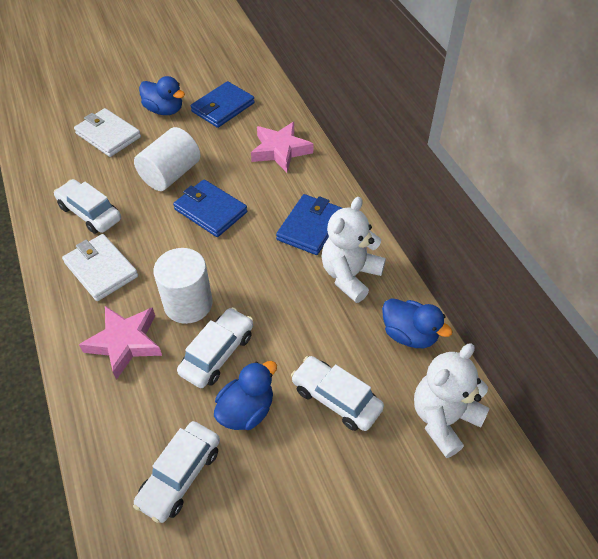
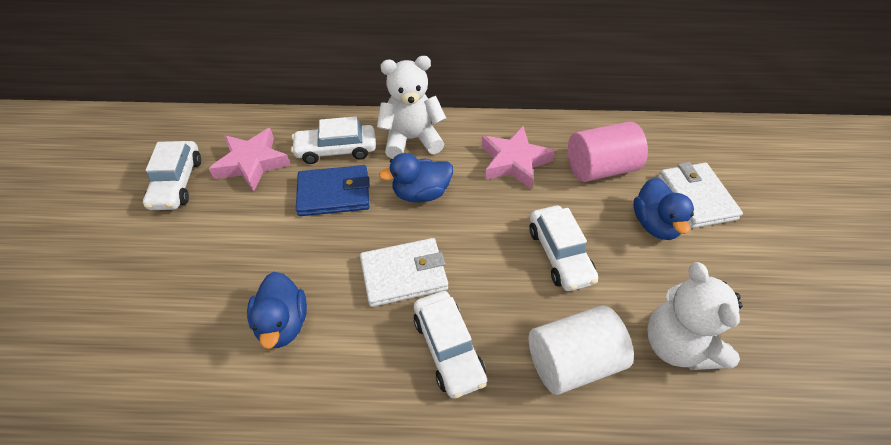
blue wallet: 3 -> 1
pink cylinder: 0 -> 1
white cylinder: 2 -> 1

● ● ● ●

§ **What you need to do**:
Could the data above be copied out exactly, with no pictures kept?

§ **Answer space**:
blue wallet: 3 -> 1
pink cylinder: 0 -> 1
white cylinder: 2 -> 1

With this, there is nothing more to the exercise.